ACTIVITY -> Arrange every line of the rows below as a numbered list, leaving out blank lines and the pictures.

[Stored rows]
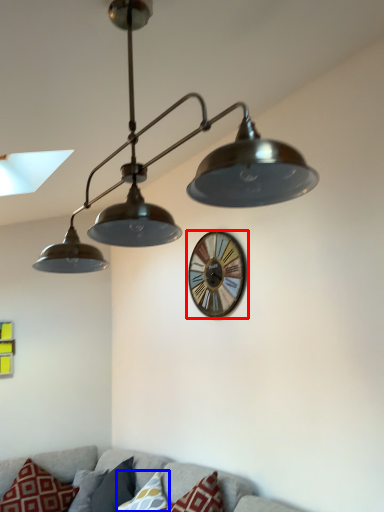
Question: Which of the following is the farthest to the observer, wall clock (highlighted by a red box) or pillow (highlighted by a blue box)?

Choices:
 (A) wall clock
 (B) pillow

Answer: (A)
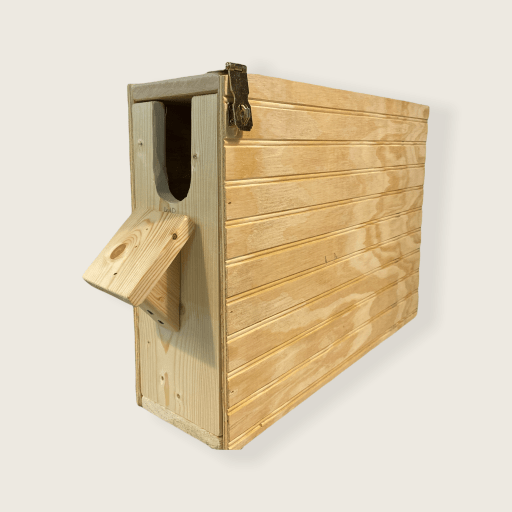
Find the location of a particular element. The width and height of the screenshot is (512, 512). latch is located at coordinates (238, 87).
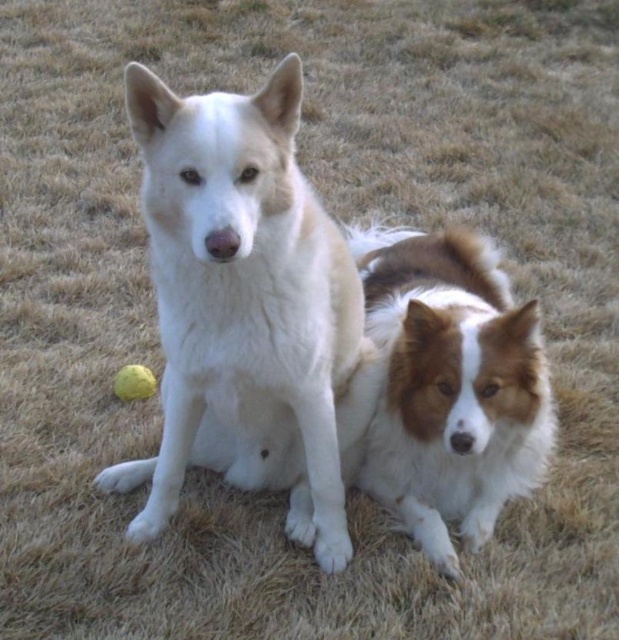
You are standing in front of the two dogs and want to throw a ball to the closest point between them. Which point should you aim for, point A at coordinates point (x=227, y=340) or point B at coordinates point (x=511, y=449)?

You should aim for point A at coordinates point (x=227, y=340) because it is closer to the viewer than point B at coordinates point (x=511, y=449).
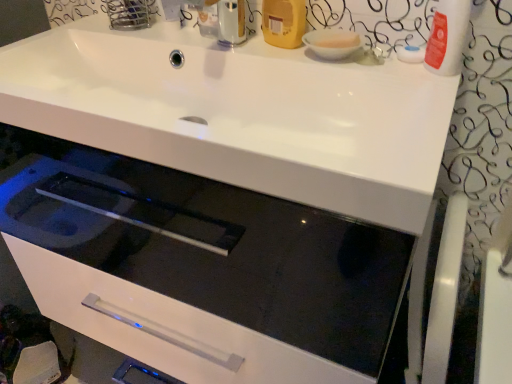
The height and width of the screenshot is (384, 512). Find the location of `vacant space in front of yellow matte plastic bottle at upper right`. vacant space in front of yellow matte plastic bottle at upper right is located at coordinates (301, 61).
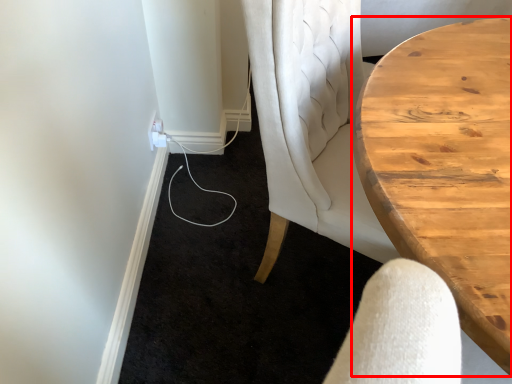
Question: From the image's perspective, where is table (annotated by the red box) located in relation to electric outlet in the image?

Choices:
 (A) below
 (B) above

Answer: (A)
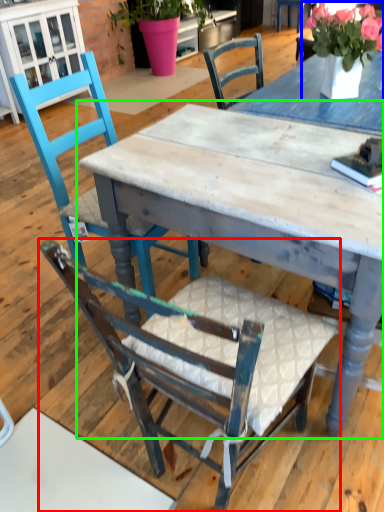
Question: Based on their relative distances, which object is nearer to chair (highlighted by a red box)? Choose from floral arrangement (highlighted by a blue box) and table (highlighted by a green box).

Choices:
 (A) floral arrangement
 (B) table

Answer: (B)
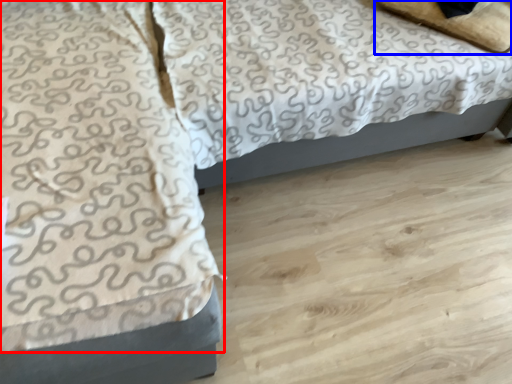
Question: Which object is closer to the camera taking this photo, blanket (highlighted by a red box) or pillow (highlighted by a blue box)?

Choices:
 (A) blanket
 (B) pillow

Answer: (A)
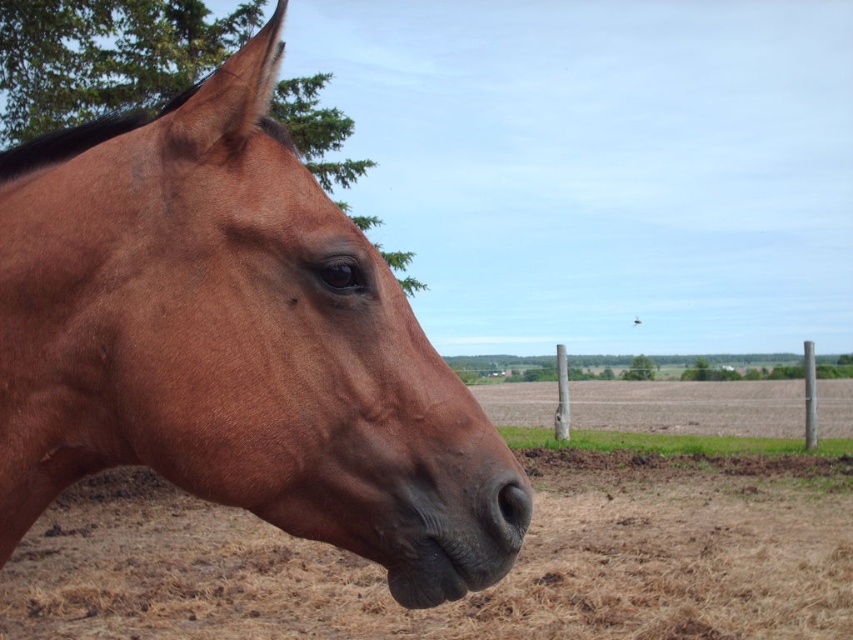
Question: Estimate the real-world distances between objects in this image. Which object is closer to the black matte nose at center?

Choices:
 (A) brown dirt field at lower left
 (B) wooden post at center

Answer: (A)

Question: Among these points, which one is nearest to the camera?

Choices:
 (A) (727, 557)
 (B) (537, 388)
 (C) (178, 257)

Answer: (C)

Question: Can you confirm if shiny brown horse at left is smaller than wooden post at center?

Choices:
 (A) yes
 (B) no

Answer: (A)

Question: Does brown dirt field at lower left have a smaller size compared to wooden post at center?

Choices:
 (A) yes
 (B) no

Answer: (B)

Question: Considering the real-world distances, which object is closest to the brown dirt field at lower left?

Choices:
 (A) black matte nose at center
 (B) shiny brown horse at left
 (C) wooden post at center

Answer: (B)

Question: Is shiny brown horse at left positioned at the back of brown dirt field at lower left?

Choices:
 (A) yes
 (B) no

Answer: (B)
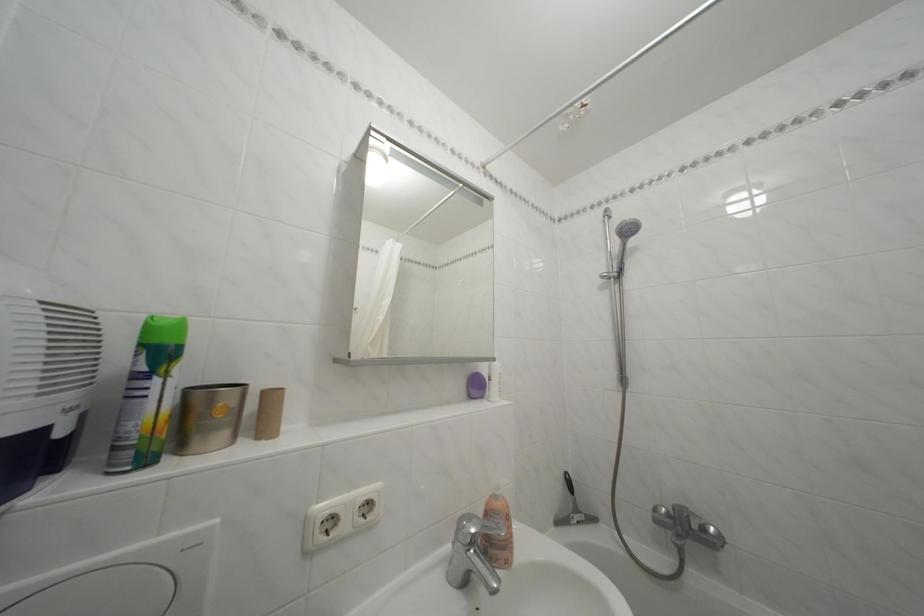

EXERCISE ANSWER ->
1. Question: Which of the following is the farthest to the observer, wall clock (highlighted by a red box) or pillow (highlighted by a blue box)?
2. Choices:
3.  (A) wall clock
4.  (B) pillow
5. Answer: (A)
6. Find the location of a particular element. The width and height of the screenshot is (512, 512). latch is located at coordinates (238, 87).
7. You are standing in front of the two dogs and want to throw a ball to the closest point between them. Which point should you aim for, point A at coordinates point (x=227, y=340) or point B at coordinates point (x=511, y=449)?
8. You should aim for point A at coordinates point (x=227, y=340) because it is closer to the viewer than point B at coordinates point (x=511, y=449).
9. The height and width of the screenshot is (384, 512). Find the location of `vacant space in front of yellow matte plastic bottle at upper right`. vacant space in front of yellow matte plastic bottle at upper right is located at coordinates (301, 61).
10. Question: From the image's perspective, where is table (annotated by the red box) located in relation to electric outlet in the image?
11. Choices:
12.  (A) below
13.  (B) above
14. Answer: (A)
15. Question: Based on their relative distances, which object is nearer to chair (highlighted by a red box)? Choose from floral arrangement (highlighted by a blue box) and table (highlighted by a green box).
16. Choices:
17.  (A) floral arrangement
18.  (B) table
19. Answer: (B)
20. Question: Which object is closer to the camera taking this photo, blanket (highlighted by a red box) or pillow (highlighted by a blue box)?
21. Choices:
22.  (A) blanket
23.  (B) pillow
24. Answer: (A)
25. Question: Estimate the real-world distances between objects in this image. Which object is closer to the black matte nose at center?
26. Choices:
27.  (A) brown dirt field at lower left
28.  (B) wooden post at center
29. Answer: (A)
30. Question: Among these points, which one is nearest to the camera?
31. Choices:
32.  (A) (727, 557)
33.  (B) (537, 388)
34.  (C) (178, 257)
35. Answer: (C)
36. Question: Can you confirm if shiny brown horse at left is smaller than wooden post at center?
37. Choices:
38.  (A) yes
39.  (B) no
40. Answer: (A)
41. Question: Does brown dirt field at lower left have a smaller size compared to wooden post at center?
42. Choices:
43.  (A) yes
44.  (B) no
45. Answer: (B)
46. Question: Considering the real-world distances, which object is closest to the brown dirt field at lower left?
47. Choices:
48.  (A) black matte nose at center
49.  (B) shiny brown horse at left
50.  (C) wooden post at center
51. Answer: (B)
52. Question: Is shiny brown horse at left positioned at the back of brown dirt field at lower left?
53. Choices:
54.  (A) yes
55.  (B) no
56. Answer: (B)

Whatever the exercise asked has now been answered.